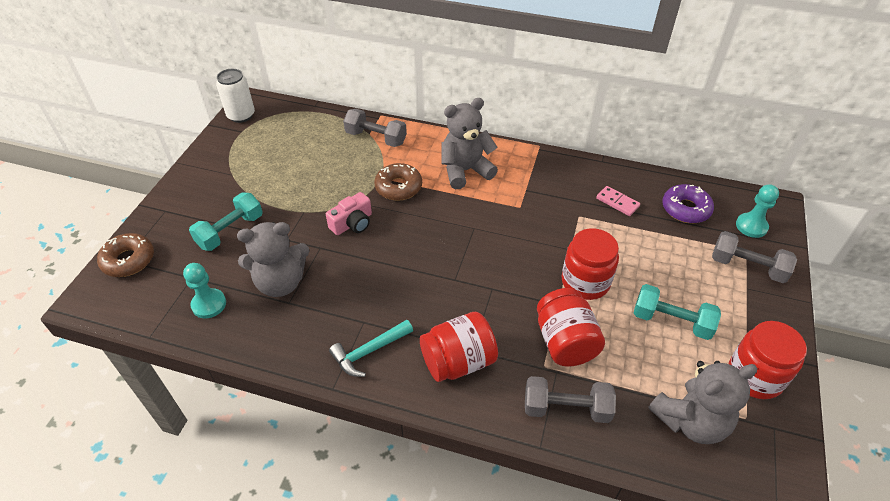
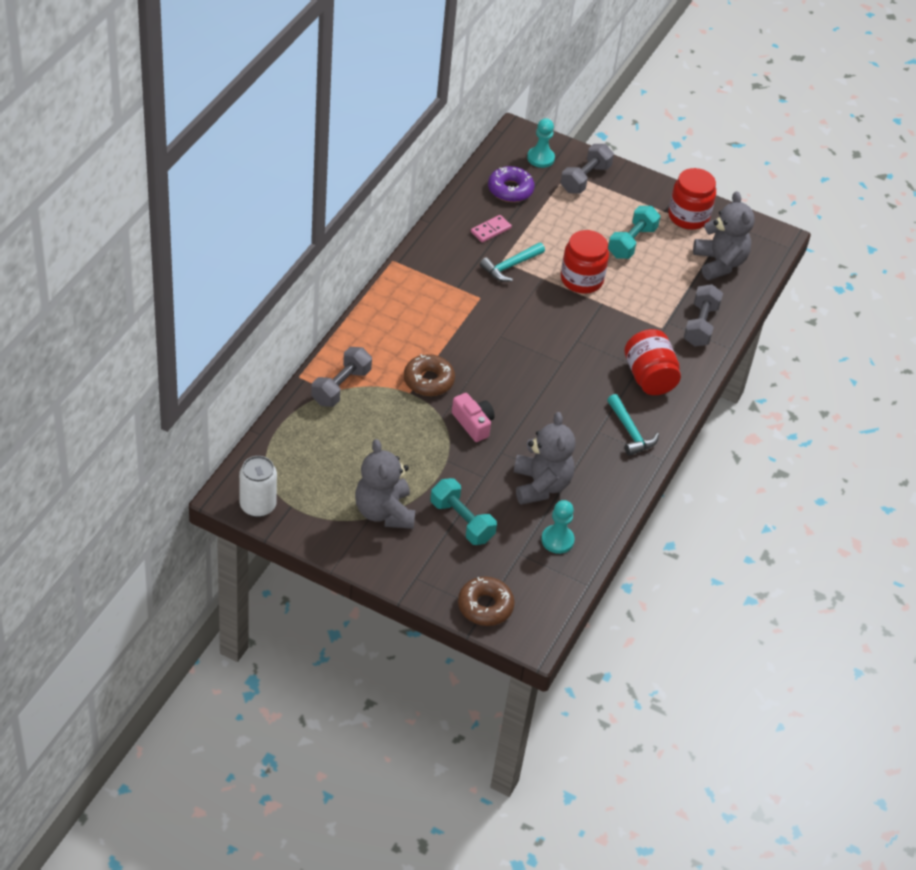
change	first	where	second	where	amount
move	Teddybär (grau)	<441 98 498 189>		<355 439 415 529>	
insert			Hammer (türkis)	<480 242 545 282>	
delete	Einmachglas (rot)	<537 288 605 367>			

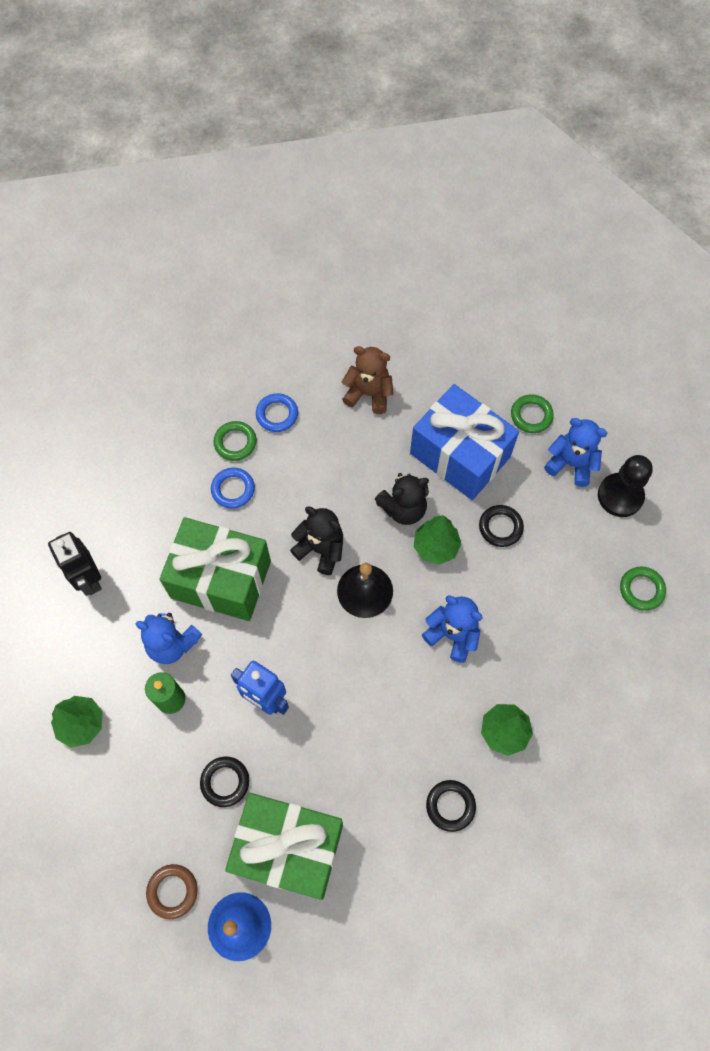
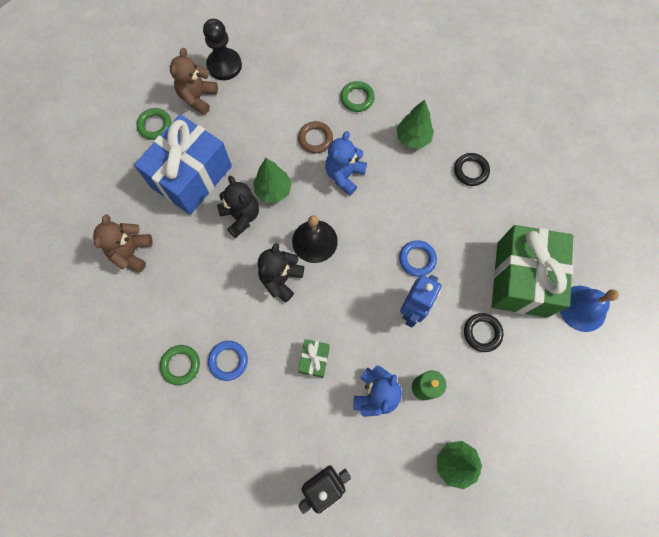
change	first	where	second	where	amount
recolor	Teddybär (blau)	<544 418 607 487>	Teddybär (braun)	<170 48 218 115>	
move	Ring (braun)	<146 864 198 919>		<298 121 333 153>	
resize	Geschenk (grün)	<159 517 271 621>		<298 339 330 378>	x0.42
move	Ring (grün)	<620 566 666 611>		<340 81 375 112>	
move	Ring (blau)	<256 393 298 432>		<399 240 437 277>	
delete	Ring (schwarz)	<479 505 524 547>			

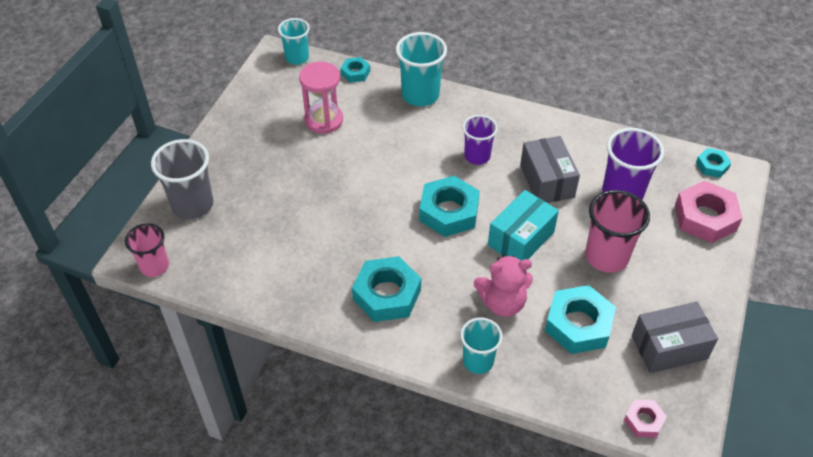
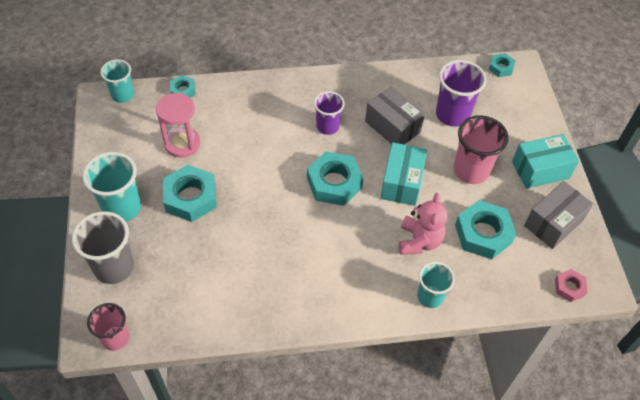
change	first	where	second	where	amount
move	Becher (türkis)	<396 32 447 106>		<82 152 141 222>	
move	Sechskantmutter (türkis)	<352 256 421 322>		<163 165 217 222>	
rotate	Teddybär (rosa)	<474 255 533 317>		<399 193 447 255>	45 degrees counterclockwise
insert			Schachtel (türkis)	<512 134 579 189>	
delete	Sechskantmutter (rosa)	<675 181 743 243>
────
REQUIREMENT :: In case the records contain pictures, keep those out and repeat the rest exactly.

EXERCISE ANSWER ::
change	first	where	second	where	amount
move	Teddybär (grau)	<441 98 498 189>		<355 439 415 529>	
insert			Hammer (türkis)	<480 242 545 282>	
delete	Einmachglas (rot)	<537 288 605 367>			

change	first	where	second	where	amount
recolor	Teddybär (blau)	<544 418 607 487>	Teddybär (braun)	<170 48 218 115>	
move	Ring (braun)	<146 864 198 919>		<298 121 333 153>	
resize	Geschenk (grün)	<159 517 271 621>		<298 339 330 378>	x0.42
move	Ring (grün)	<620 566 666 611>		<340 81 375 112>	
move	Ring (blau)	<256 393 298 432>		<399 240 437 277>	
delete	Ring (schwarz)	<479 505 524 547>			

change	first	where	second	where	amount
move	Becher (türkis)	<396 32 447 106>		<82 152 141 222>	
move	Sechskantmutter (türkis)	<352 256 421 322>		<163 165 217 222>	
rotate	Teddybär (rosa)	<474 255 533 317>		<399 193 447 255>	45 degrees counterclockwise
insert			Schachtel (türkis)	<512 134 579 189>	
delete	Sechskantmutter (rosa)	<675 181 743 243>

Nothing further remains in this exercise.